## What needs to be done
Could you count how many lines of the data include "tile" and answer with the number only?

┌─ Task data

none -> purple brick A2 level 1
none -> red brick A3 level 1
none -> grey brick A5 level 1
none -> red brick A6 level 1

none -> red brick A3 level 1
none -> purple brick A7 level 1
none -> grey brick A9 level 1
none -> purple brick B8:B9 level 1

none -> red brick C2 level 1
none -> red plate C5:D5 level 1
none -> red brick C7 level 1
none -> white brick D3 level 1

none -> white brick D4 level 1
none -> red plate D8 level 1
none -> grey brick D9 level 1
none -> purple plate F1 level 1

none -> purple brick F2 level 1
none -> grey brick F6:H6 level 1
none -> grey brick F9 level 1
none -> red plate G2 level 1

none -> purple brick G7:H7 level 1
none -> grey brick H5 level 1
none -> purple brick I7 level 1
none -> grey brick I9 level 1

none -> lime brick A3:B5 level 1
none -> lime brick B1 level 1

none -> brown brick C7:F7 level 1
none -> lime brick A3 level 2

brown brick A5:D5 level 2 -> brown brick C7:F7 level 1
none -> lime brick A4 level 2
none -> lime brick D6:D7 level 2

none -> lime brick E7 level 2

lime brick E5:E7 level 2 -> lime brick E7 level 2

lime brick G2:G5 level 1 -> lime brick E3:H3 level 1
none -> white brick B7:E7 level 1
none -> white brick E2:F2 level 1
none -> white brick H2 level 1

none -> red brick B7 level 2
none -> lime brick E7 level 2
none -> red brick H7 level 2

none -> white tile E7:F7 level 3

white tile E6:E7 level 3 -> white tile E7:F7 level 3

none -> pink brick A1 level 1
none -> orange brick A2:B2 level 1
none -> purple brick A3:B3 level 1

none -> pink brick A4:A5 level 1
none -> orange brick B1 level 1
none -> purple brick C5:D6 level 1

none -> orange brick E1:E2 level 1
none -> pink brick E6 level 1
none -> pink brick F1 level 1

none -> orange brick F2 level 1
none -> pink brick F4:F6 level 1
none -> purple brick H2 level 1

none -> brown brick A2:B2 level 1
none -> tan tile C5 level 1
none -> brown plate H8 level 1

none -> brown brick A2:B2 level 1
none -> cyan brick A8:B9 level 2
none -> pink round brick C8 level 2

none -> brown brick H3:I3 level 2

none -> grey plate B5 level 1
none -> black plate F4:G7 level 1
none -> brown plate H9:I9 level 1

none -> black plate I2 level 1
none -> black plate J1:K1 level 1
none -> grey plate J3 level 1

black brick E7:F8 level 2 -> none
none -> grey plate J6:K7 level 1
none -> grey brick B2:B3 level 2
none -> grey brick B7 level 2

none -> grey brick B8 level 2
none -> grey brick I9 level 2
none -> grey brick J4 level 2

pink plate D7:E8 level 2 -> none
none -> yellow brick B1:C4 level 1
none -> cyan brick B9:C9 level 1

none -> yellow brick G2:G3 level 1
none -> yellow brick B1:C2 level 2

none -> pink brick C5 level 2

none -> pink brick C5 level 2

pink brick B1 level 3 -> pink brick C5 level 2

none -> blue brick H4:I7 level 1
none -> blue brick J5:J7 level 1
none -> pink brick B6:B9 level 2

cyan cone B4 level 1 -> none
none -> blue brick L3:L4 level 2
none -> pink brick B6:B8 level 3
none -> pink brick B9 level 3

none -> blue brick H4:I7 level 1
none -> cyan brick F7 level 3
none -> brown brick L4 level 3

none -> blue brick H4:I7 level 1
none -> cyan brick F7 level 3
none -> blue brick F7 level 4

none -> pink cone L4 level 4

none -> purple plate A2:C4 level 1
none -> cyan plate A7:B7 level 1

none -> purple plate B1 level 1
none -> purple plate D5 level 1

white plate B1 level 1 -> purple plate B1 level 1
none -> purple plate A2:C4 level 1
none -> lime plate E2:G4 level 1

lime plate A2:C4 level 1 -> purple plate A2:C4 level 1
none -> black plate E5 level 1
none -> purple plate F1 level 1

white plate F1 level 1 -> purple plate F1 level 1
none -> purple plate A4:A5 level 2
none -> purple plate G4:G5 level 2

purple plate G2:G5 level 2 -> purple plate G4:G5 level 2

└─

## Task solution
3